— Dataset extract —
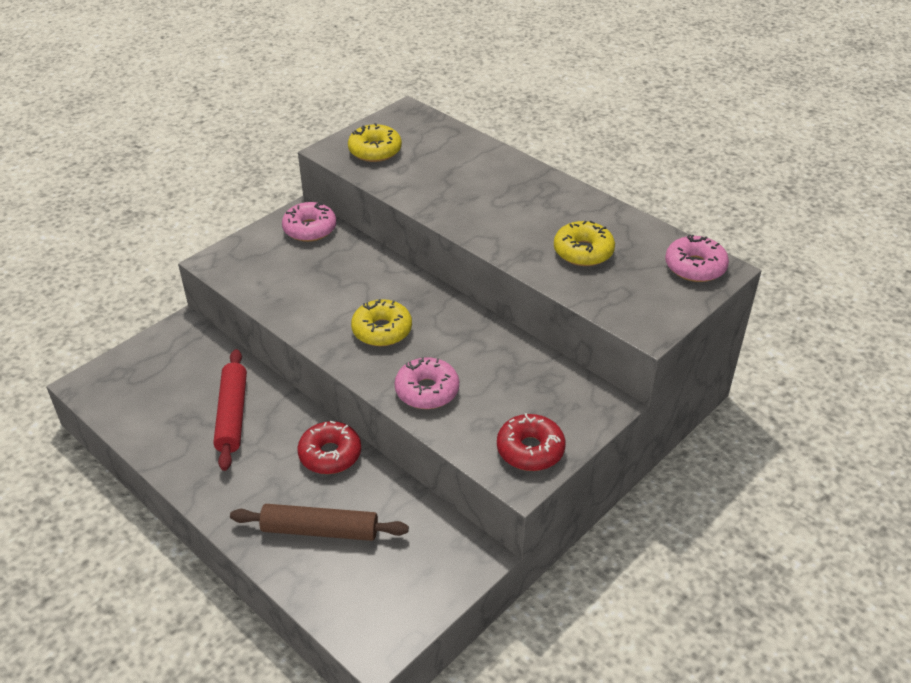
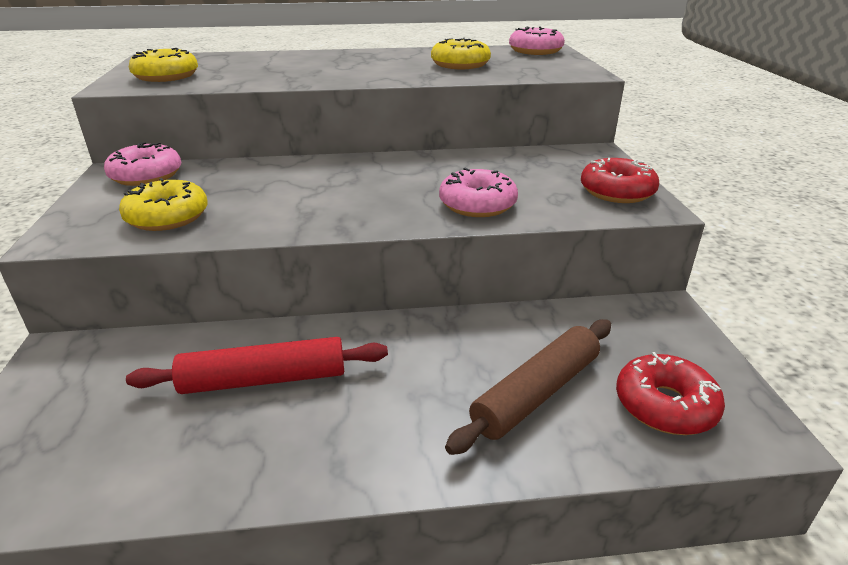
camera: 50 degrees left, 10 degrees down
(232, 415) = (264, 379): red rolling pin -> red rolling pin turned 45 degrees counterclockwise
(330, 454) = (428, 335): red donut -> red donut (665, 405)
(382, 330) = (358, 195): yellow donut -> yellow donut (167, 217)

— Work task —
Reproduce exactly the lines from the beginning of the material down to the line containing "(330, 454) = (428, 335): red", both ends included, but not the pictures or anything after.

— Response to this exercise —
camera: 50 degrees left, 10 degrees down
(232, 415) = (264, 379): red rolling pin -> red rolling pin turned 45 degrees counterclockwise
(330, 454) = (428, 335): red donut -> red donut (665, 405)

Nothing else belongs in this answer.